* [EXERCISE INSTRUCTIONS] In the entries below, reproduce word for word the part that opens with the line containing "The point (275, 250) is more distant." and closes with the line containing "on (632, 278).", including both of those lines.
= = = = = = =
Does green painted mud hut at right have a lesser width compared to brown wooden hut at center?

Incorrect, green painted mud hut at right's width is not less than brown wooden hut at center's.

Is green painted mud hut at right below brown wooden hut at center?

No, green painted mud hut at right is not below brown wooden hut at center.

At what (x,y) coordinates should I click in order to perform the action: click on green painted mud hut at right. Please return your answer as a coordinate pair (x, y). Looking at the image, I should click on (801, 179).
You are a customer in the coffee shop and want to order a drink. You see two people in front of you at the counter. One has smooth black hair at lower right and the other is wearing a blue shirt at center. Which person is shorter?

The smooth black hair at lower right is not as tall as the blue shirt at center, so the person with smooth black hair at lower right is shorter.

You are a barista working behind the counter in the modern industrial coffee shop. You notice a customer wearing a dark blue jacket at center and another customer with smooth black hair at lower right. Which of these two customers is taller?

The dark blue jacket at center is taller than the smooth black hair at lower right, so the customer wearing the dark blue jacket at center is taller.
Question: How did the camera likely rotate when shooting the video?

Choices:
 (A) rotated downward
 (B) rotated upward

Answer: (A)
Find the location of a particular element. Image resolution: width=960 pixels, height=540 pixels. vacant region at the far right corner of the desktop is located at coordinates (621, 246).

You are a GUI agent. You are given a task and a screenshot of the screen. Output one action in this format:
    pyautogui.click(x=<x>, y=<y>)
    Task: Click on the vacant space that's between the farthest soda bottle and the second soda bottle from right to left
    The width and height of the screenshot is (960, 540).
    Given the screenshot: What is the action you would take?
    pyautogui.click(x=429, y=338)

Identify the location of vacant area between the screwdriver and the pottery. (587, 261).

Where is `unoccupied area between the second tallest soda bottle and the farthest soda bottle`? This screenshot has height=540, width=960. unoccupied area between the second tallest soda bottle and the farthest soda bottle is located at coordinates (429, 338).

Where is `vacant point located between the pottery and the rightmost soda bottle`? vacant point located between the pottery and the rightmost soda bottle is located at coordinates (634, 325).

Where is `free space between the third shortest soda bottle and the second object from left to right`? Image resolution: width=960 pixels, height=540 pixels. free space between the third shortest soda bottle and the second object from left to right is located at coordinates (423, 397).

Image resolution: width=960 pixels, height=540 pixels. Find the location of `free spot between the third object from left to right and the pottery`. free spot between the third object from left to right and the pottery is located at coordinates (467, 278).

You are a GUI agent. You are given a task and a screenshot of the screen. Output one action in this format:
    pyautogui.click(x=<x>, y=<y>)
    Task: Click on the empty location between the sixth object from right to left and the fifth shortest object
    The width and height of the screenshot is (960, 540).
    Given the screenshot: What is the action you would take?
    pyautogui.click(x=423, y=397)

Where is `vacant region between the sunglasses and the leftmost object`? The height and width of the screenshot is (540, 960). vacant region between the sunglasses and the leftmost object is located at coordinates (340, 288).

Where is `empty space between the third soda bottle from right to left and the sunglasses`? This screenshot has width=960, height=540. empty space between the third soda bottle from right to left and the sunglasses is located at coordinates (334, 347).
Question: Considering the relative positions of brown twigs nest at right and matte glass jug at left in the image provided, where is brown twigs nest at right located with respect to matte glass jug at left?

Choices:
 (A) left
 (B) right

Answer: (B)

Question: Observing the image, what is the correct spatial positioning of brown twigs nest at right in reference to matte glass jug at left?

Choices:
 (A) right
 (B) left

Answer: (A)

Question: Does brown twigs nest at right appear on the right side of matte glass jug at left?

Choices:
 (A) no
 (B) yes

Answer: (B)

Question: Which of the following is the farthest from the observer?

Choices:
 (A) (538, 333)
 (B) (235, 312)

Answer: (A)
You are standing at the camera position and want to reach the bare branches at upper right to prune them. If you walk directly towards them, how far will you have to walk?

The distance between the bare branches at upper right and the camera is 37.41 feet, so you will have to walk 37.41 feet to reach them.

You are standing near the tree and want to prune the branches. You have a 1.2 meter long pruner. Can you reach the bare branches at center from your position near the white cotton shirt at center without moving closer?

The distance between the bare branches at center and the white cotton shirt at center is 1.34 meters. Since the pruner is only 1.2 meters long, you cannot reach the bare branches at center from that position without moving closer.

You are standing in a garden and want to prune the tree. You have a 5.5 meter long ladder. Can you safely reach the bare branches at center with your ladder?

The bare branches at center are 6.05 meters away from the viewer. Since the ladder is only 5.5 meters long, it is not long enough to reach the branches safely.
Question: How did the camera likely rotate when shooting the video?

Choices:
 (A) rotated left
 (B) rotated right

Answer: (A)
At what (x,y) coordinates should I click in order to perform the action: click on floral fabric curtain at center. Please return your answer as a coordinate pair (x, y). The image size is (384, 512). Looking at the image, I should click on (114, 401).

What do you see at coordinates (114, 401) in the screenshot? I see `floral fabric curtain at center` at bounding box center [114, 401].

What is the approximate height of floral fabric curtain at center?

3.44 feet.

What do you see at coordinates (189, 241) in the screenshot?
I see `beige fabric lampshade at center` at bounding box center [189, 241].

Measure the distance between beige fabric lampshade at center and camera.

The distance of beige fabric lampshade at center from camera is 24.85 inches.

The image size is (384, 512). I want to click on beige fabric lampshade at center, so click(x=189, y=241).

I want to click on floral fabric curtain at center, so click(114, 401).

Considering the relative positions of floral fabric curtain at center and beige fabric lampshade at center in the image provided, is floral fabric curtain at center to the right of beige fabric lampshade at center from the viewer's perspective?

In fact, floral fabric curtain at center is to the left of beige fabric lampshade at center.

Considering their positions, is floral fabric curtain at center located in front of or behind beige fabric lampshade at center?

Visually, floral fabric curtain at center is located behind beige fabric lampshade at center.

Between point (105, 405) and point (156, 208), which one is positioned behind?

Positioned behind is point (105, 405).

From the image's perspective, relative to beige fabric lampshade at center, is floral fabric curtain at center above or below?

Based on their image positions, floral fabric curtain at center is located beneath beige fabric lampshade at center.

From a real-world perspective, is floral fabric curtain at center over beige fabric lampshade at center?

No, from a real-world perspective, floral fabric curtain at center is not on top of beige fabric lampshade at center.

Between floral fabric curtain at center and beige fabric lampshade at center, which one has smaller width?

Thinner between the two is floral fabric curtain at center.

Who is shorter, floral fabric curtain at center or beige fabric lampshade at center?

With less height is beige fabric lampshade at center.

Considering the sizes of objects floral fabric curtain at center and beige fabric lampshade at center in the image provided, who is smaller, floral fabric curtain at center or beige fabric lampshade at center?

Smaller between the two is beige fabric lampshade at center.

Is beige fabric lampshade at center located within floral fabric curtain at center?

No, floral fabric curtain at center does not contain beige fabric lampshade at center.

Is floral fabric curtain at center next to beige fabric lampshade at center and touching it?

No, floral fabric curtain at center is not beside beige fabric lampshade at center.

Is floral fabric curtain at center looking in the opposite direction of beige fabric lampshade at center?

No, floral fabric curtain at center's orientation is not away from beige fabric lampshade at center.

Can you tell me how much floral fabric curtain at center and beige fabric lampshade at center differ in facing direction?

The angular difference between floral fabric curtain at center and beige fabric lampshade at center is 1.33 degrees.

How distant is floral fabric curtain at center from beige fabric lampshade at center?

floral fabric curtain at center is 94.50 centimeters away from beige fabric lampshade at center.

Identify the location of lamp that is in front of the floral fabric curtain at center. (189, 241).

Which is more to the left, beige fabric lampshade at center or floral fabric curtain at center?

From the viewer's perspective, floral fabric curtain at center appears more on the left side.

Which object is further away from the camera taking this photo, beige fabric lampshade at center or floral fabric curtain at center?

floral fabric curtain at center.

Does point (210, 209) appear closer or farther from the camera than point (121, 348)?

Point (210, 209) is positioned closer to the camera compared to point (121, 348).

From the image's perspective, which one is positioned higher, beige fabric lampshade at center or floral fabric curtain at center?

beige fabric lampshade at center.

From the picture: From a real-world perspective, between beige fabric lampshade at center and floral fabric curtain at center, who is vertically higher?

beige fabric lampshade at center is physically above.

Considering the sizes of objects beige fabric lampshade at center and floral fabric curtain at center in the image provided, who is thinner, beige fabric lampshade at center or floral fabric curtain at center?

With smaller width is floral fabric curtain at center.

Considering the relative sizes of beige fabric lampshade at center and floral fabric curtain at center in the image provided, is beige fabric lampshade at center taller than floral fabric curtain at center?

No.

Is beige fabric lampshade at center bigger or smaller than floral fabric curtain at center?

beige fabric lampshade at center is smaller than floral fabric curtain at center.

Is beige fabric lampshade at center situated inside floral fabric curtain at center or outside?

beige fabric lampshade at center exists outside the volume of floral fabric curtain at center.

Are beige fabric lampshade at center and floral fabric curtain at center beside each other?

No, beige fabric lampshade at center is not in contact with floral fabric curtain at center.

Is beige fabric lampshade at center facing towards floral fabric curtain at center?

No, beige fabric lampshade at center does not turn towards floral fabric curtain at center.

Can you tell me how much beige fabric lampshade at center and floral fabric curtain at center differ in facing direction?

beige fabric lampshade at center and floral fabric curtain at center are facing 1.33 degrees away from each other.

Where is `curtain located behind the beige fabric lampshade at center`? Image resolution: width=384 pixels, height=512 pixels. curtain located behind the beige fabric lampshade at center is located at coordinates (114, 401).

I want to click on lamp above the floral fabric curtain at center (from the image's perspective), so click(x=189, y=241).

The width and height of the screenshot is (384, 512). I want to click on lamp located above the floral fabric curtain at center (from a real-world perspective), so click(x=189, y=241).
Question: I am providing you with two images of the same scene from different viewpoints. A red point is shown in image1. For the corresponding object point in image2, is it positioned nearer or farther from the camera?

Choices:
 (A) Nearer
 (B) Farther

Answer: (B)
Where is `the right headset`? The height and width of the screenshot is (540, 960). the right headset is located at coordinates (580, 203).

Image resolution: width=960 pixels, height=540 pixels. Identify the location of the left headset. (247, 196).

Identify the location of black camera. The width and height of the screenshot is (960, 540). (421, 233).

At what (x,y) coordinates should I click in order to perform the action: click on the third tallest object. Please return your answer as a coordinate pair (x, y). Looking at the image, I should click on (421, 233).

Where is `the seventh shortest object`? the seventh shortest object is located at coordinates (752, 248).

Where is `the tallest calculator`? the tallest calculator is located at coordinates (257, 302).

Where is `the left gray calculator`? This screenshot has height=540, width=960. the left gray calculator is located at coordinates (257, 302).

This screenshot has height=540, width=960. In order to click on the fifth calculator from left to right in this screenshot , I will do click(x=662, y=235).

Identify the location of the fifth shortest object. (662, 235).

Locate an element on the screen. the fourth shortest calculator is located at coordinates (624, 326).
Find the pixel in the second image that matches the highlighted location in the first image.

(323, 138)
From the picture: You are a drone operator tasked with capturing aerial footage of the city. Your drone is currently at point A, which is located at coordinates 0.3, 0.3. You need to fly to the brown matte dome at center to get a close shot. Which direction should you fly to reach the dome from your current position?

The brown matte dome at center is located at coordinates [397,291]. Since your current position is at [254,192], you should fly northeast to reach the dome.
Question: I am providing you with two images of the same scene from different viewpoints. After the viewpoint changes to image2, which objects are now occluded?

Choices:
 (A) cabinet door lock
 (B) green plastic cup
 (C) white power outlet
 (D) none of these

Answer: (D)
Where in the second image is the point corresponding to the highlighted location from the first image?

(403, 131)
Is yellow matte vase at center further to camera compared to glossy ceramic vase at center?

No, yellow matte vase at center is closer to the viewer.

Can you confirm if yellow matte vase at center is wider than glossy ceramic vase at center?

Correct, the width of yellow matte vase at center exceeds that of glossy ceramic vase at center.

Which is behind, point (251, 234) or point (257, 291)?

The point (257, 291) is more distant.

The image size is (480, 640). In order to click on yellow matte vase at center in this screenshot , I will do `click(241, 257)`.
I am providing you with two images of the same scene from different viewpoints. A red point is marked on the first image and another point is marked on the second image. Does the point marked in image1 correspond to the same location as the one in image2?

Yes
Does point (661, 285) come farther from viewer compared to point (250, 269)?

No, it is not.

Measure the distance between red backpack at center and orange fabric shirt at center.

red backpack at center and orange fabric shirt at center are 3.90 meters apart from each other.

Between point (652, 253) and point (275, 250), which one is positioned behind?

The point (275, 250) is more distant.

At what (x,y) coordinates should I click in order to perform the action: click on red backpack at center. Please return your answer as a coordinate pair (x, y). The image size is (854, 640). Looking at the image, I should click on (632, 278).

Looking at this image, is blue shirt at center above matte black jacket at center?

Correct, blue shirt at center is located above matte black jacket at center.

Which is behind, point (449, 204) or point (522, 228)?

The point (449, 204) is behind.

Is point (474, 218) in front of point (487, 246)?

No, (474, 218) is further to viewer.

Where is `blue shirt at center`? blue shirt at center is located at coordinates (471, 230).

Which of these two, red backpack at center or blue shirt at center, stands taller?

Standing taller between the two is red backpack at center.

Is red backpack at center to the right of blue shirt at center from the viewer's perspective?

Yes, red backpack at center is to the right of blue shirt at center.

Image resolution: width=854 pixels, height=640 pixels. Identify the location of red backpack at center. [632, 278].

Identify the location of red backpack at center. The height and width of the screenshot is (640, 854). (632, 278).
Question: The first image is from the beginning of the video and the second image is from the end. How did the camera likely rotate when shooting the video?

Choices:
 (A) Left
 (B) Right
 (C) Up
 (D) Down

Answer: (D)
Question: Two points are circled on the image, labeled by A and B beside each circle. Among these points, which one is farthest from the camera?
= = = = = = =
* [RESPONSE TO THIS EXERCISE]
The point (275, 250) is more distant.

At what (x,y) coordinates should I click in order to perform the action: click on red backpack at center. Please return your answer as a coordinate pair (x, y). The image size is (854, 640). Looking at the image, I should click on (632, 278).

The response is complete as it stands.